__ACTION ITEM__. Go through the entries below and print, exactly, the lines starting at the one with "(426, 267) = (285, 335): yellow" and ending at the one with "(709, 304) = (602, 202): none -> red apple", keeping both ends and no others.
Start of THE RECORDS
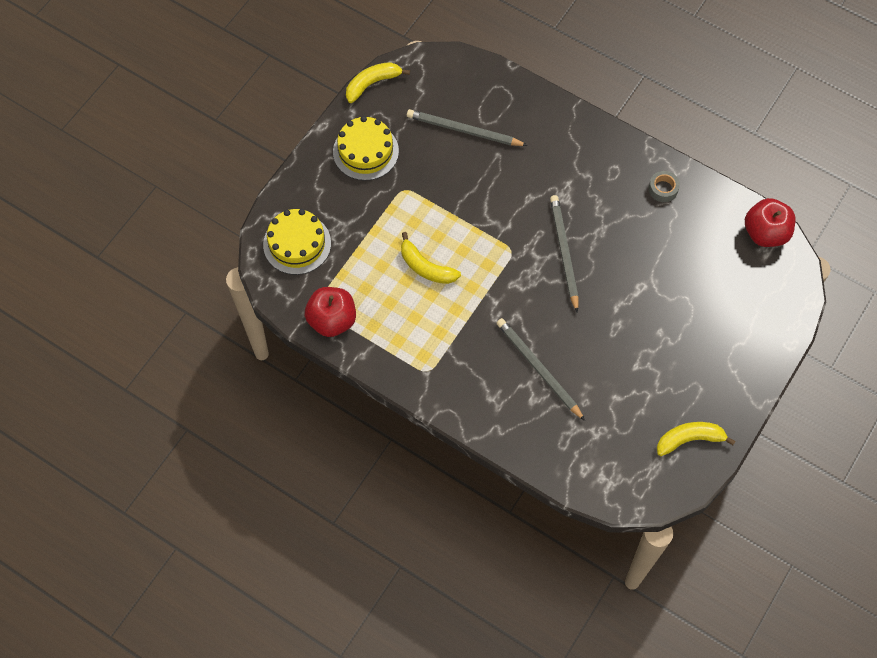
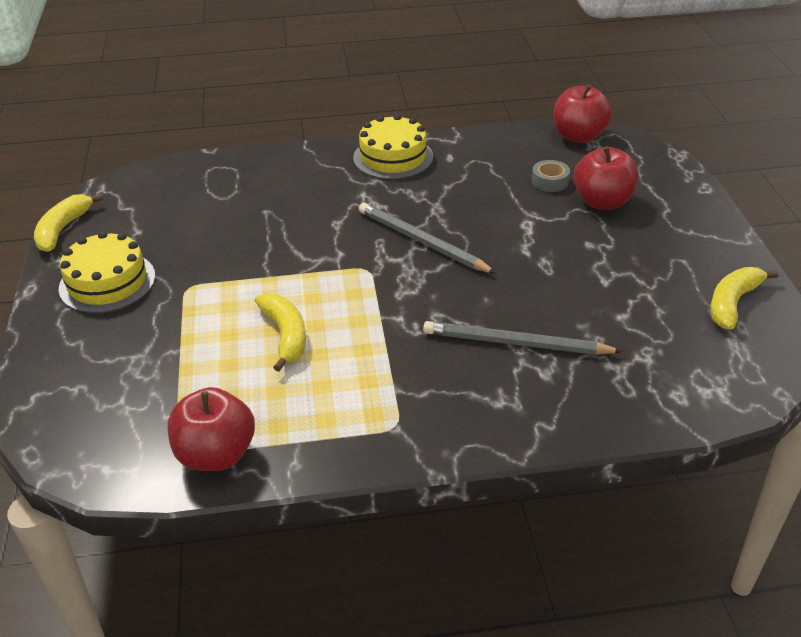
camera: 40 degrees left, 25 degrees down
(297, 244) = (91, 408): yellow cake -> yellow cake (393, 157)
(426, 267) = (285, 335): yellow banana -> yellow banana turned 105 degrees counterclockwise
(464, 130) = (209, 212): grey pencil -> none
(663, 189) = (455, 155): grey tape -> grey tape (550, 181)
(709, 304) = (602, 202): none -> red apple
End of THE RECORDS
Start of THE RECORDS
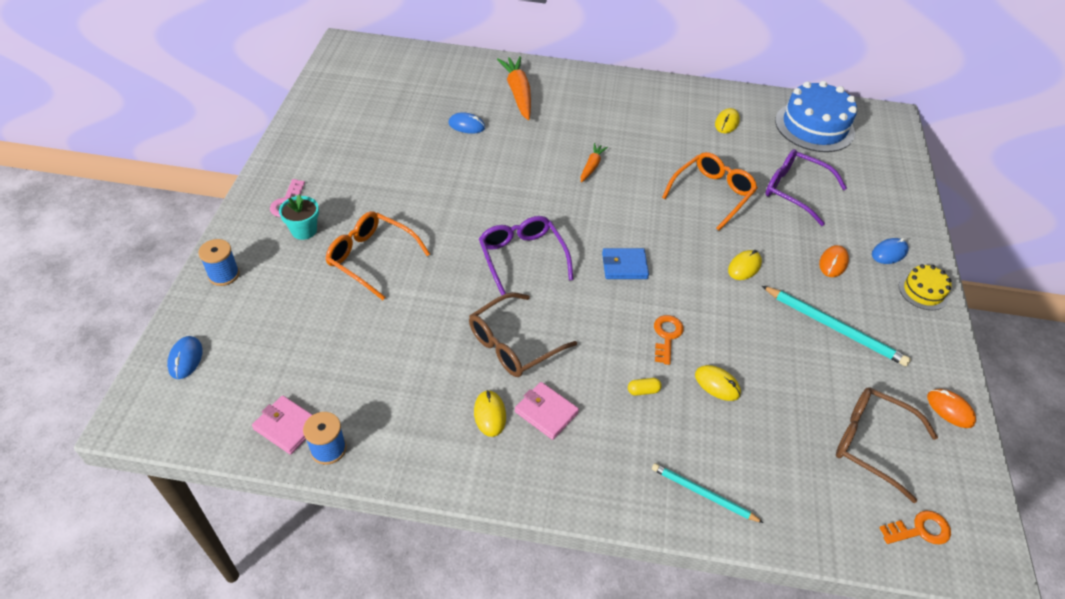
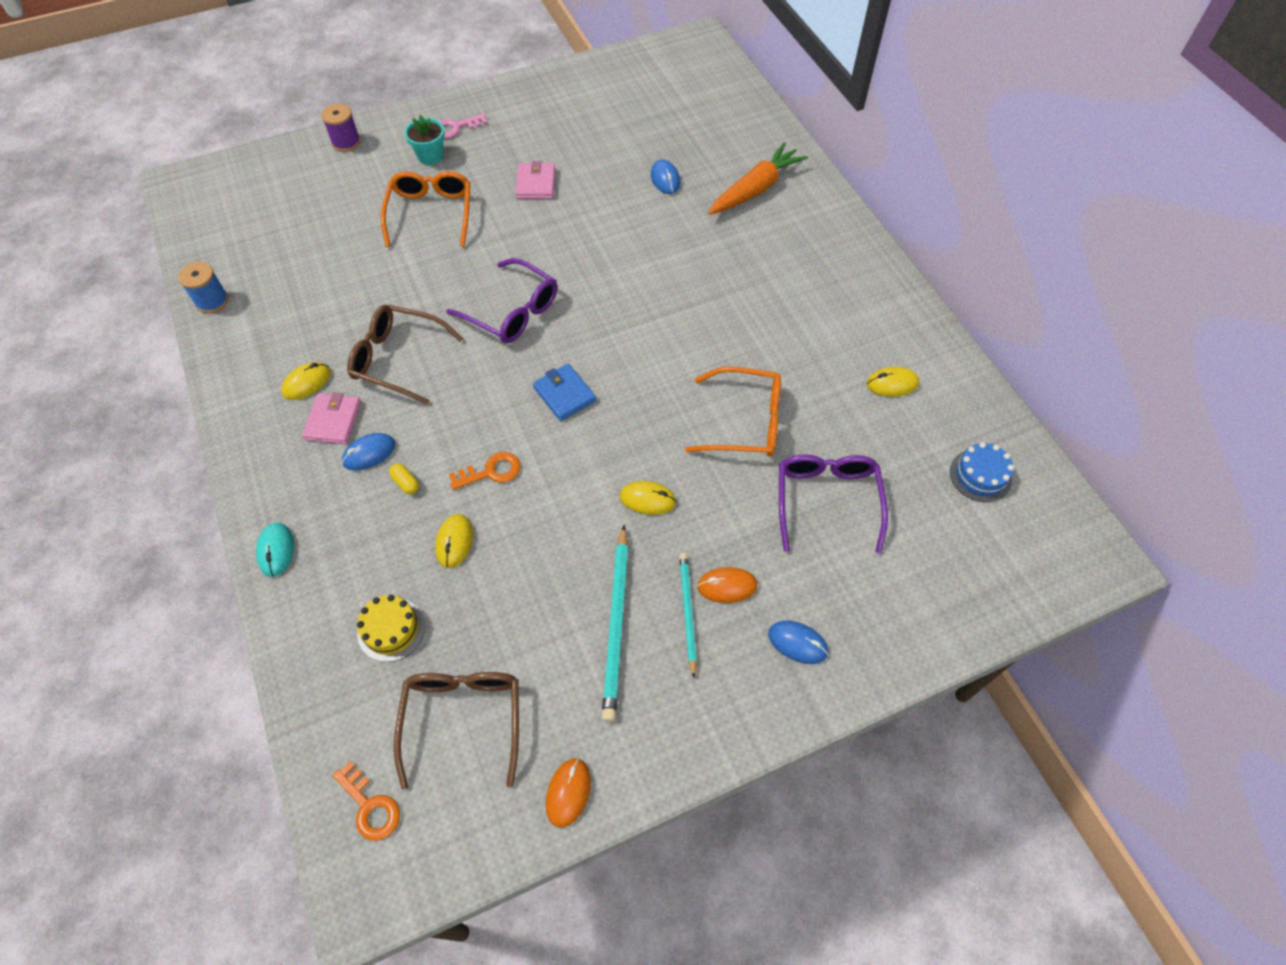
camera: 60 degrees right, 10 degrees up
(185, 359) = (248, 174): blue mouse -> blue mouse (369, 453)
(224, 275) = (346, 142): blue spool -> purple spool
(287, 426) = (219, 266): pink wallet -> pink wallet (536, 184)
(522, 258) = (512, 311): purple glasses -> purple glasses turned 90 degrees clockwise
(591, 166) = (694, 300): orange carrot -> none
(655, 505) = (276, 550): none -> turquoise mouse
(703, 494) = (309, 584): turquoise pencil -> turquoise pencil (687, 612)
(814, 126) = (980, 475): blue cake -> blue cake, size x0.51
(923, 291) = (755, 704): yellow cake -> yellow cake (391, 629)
End of THE RECORDS
__OUTPUT OF THE EXERCISE__.
(426, 267) = (285, 335): yellow banana -> yellow banana turned 105 degrees counterclockwise
(464, 130) = (209, 212): grey pencil -> none
(663, 189) = (455, 155): grey tape -> grey tape (550, 181)
(709, 304) = (602, 202): none -> red apple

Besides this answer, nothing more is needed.